▶ **EXERCISE INSTRUCTIONS**
Could you return every line of the material that contains the word "brown"?

▶ **PROVIDED DATA**
<<<<
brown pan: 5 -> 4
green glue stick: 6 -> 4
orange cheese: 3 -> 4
>>>>
<<<<
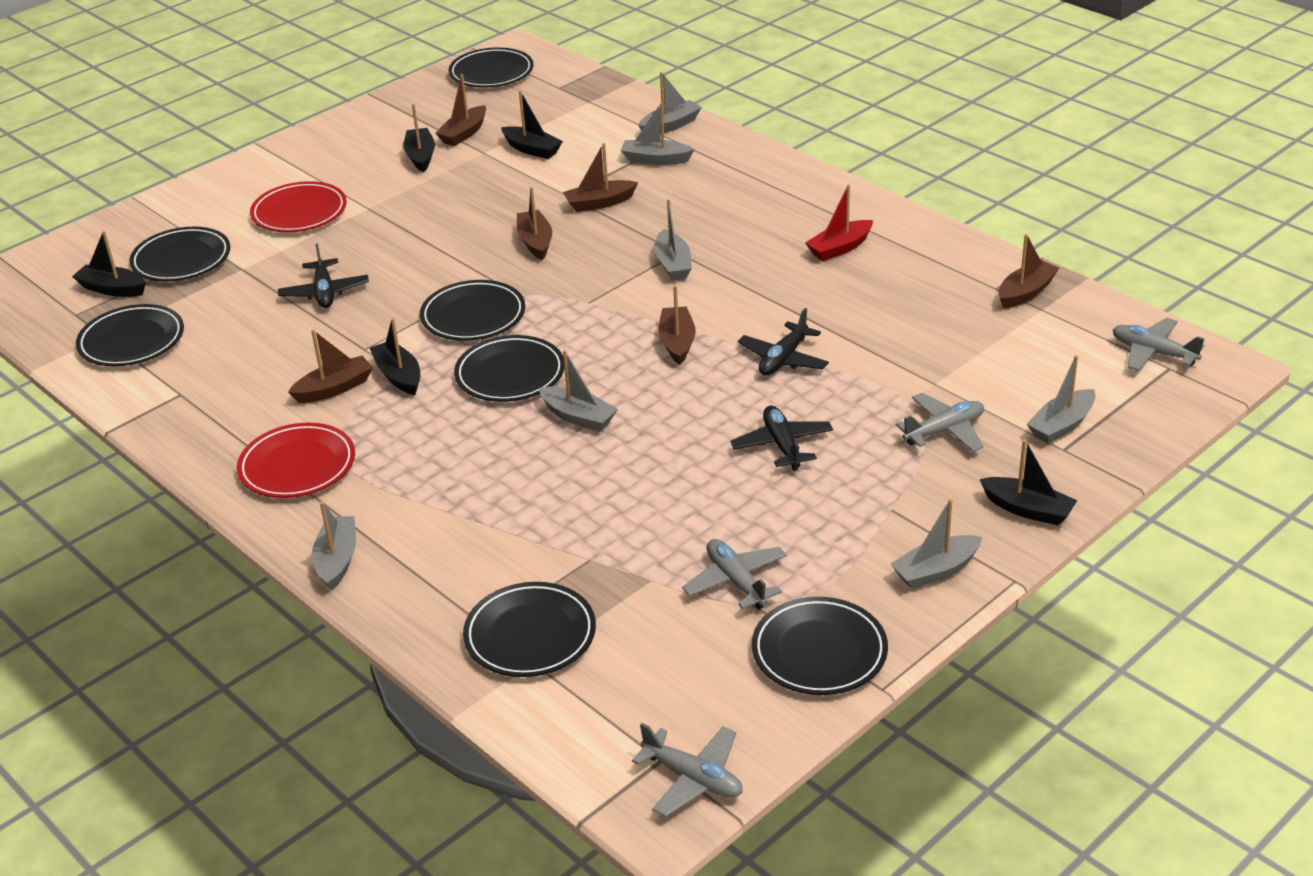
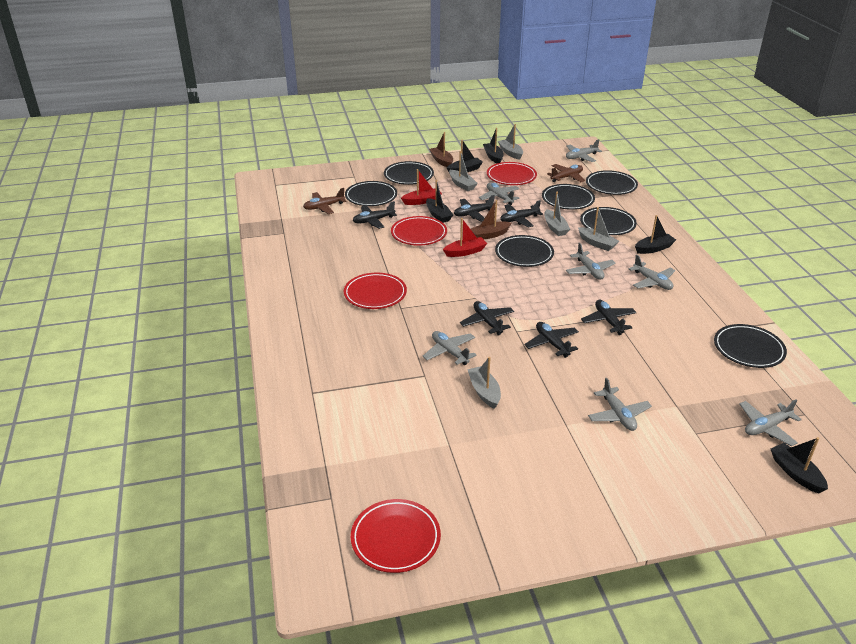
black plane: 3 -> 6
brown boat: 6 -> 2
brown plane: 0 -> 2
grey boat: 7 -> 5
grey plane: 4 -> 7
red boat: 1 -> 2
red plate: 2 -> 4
>>>>
<<<<
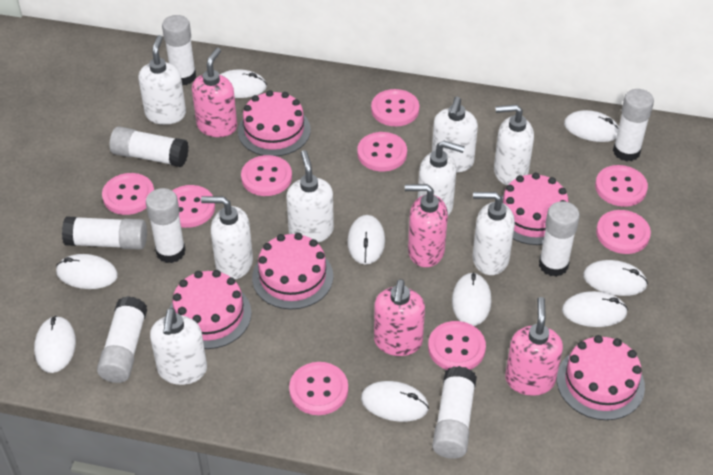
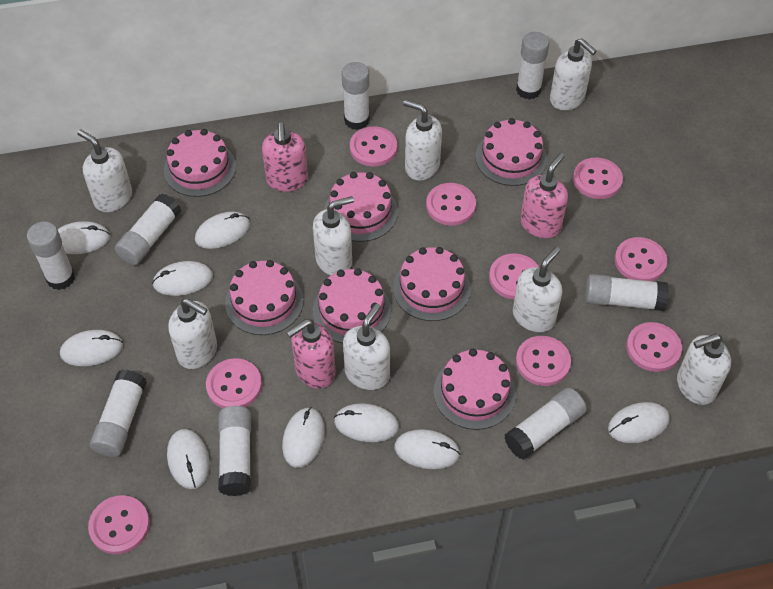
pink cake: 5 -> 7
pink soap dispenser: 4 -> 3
>>>>
▶ **EXPECTED ANSWER**
brown pan: 5 -> 4
brown boat: 6 -> 2
brown plane: 0 -> 2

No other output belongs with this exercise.